PROBLEM STATEMENT: Scan the records for lines with the word "left", and copy every such line.

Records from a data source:
────────────────────

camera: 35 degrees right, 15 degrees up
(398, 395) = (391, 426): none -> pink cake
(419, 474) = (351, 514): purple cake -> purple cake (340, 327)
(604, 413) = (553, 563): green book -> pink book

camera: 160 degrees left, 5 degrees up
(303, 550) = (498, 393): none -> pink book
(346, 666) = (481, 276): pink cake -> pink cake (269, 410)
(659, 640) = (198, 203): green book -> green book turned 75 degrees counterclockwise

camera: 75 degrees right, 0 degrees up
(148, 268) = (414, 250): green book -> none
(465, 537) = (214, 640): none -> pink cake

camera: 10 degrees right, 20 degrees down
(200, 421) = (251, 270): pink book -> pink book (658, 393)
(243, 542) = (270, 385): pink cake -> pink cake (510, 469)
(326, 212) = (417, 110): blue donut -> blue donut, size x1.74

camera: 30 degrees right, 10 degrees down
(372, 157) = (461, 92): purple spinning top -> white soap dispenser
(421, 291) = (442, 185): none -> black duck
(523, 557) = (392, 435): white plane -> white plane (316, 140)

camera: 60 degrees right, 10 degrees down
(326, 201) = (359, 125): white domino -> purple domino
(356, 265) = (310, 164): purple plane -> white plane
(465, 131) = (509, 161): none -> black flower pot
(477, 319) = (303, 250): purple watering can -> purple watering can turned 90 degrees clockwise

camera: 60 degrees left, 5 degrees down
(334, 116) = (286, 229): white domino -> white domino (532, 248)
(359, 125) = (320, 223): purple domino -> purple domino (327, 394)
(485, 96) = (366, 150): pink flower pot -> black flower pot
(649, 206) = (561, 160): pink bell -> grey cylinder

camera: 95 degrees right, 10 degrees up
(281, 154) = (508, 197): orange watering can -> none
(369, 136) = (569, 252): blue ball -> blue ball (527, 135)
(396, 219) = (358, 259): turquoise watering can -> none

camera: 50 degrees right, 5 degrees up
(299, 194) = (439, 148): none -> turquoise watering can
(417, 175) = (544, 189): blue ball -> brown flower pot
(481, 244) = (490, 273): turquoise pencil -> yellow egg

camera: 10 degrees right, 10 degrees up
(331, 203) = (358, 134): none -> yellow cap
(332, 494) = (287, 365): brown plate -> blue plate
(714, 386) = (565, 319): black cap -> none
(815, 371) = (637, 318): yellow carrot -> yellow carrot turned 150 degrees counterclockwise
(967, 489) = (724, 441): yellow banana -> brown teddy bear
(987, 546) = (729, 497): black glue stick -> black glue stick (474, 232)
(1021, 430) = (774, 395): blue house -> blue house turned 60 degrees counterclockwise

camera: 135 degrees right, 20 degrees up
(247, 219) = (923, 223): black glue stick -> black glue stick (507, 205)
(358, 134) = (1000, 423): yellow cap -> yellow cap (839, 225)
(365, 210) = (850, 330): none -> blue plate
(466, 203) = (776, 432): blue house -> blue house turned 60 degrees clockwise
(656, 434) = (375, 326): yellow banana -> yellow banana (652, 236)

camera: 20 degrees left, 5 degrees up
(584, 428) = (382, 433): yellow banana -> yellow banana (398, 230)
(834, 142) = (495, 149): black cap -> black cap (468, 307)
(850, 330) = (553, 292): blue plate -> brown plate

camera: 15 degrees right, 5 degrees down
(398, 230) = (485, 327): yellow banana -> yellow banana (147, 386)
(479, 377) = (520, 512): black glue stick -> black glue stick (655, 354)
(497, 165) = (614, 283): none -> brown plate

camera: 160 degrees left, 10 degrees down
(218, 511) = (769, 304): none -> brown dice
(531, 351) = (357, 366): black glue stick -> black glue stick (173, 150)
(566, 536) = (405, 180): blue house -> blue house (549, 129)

────────────────────

EXERCISE OUTPUT:
camera: 160 degrees left, 5 degrees up
camera: 60 degrees left, 5 degrees down
camera: 20 degrees left, 5 degrees up
camera: 160 degrees left, 10 degrees down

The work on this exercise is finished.